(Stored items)
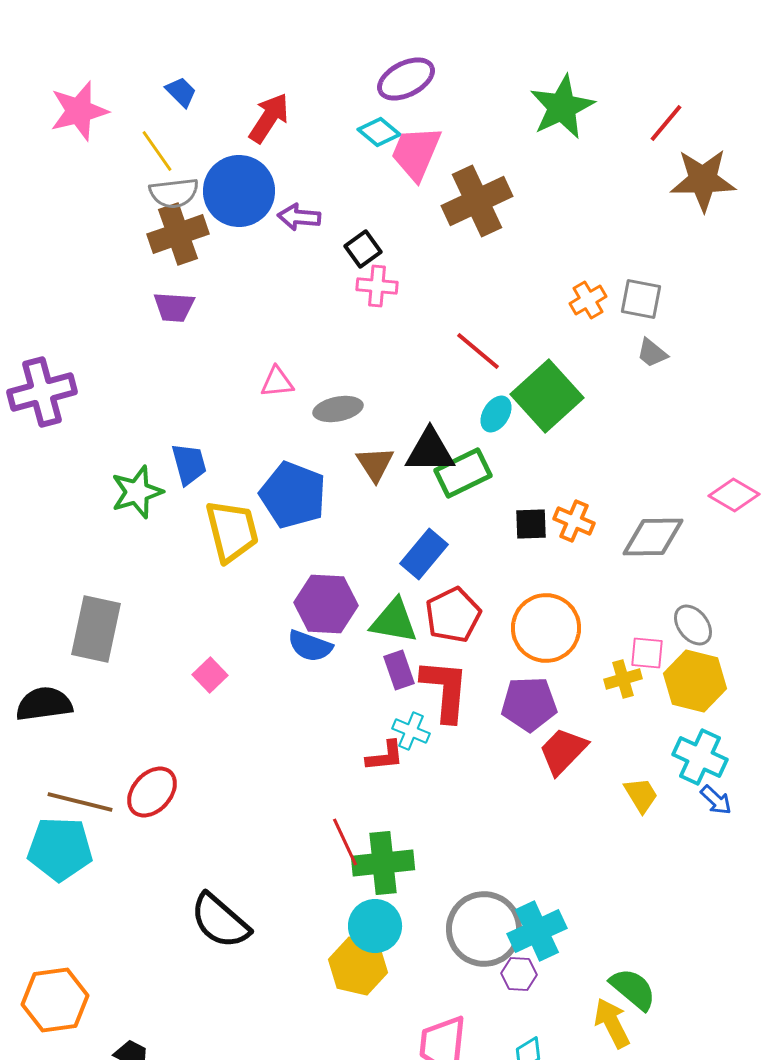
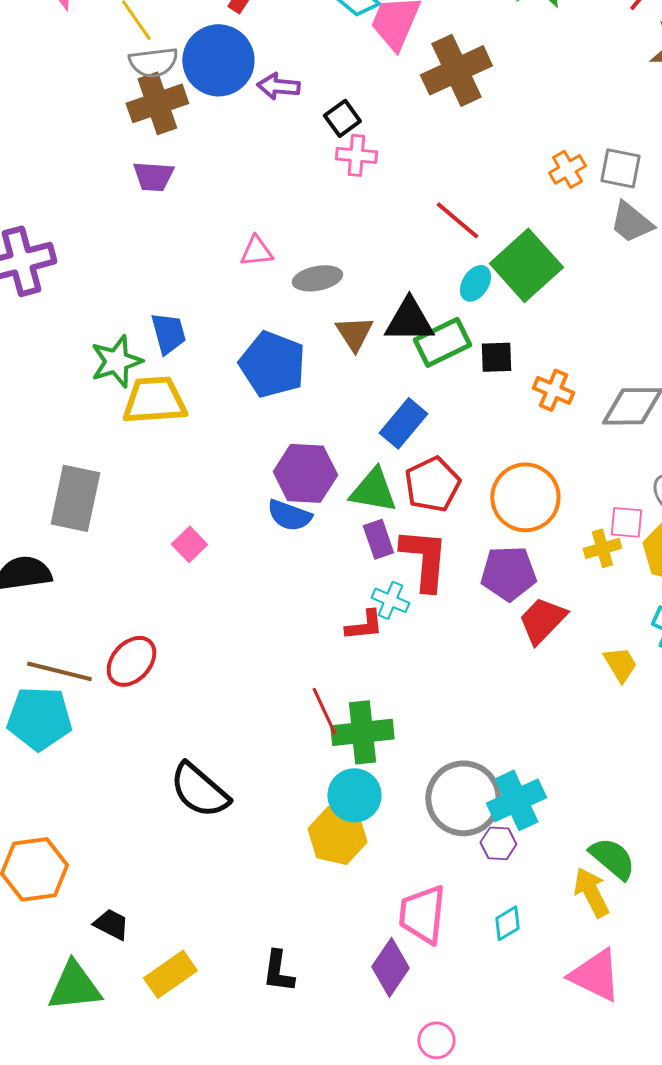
gray trapezoid: (652, 353) -> (631, 222), size x1.4
black square: (531, 524) -> (496, 357), moved
yellow trapezoid: (232, 531) -> (154, 400), moved, turned -80

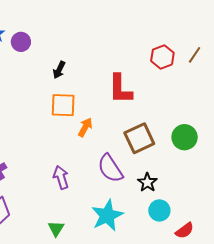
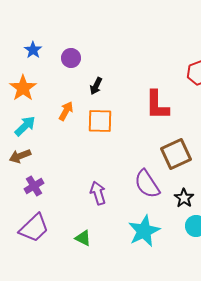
purple circle: (21, 42) -> (71, 58), moved
orange arrow: (85, 127) -> (66, 111), moved
green triangle: (56, 229) -> (83, 238), moved, turned -36

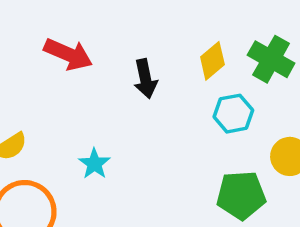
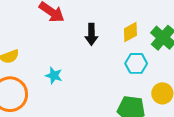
cyan star: (94, 164) -> (54, 75), turned -30

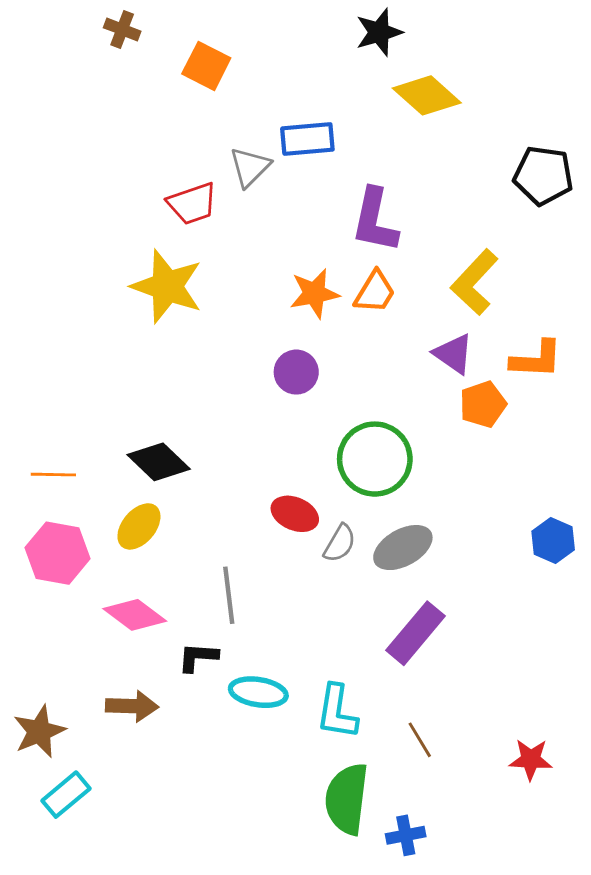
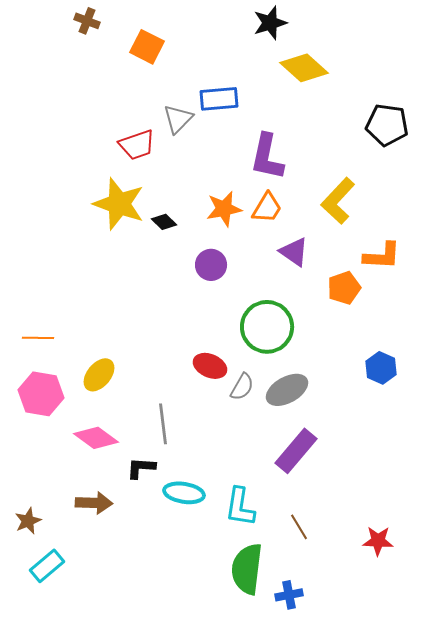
purple triangle: (453, 354) -> (294, 252), moved
black diamond: (159, 462) -> (164, 222), moved, size x0.6
blue hexagon: (553, 541) -> (381, 368), moved
brown star: (39, 731) -> (28, 521), size x0.7

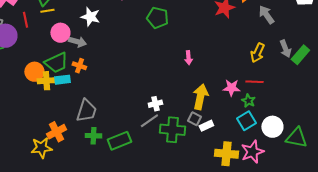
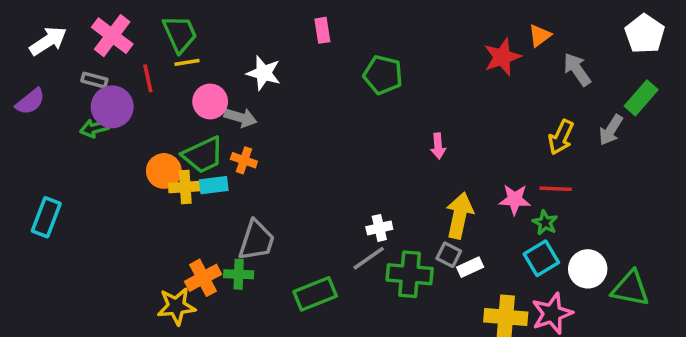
gray arrow: (285, 49) -> (611, 130), turned 54
green rectangle: (300, 55) -> (641, 98), moved
green cross: (93, 136) -> (239, 274), moved

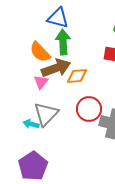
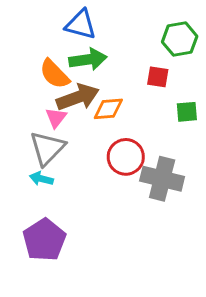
green arrow: (63, 42) -> (88, 59), turned 85
gray triangle: (46, 114) -> (47, 148), moved

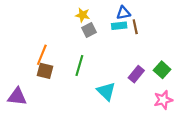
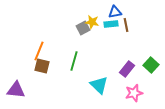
yellow star: (83, 15) -> (92, 22), moved
pink star: (163, 100) -> (134, 93), moved

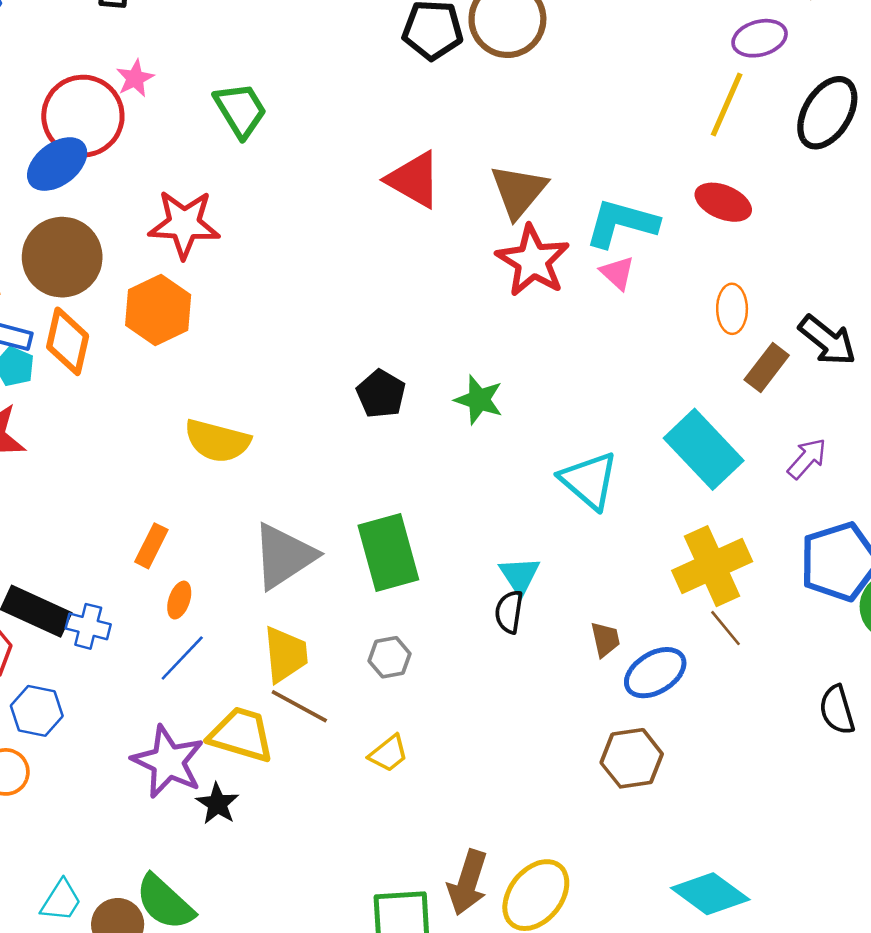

■ ACTIVITY: Write out, exactly and with no pictures, the lines of the data from the first through the line containing "purple triangle: (453, 354)".

■ RESPONSE BOX:
gray trapezoid: (652, 353) -> (631, 222), size x1.4
black square: (531, 524) -> (496, 357), moved
yellow trapezoid: (232, 531) -> (154, 400), moved, turned -80

purple circle: (21, 42) -> (71, 58), moved
orange arrow: (85, 127) -> (66, 111), moved
green triangle: (56, 229) -> (83, 238), moved, turned -36

cyan star: (94, 164) -> (54, 75), turned -30

purple triangle: (453, 354) -> (294, 252), moved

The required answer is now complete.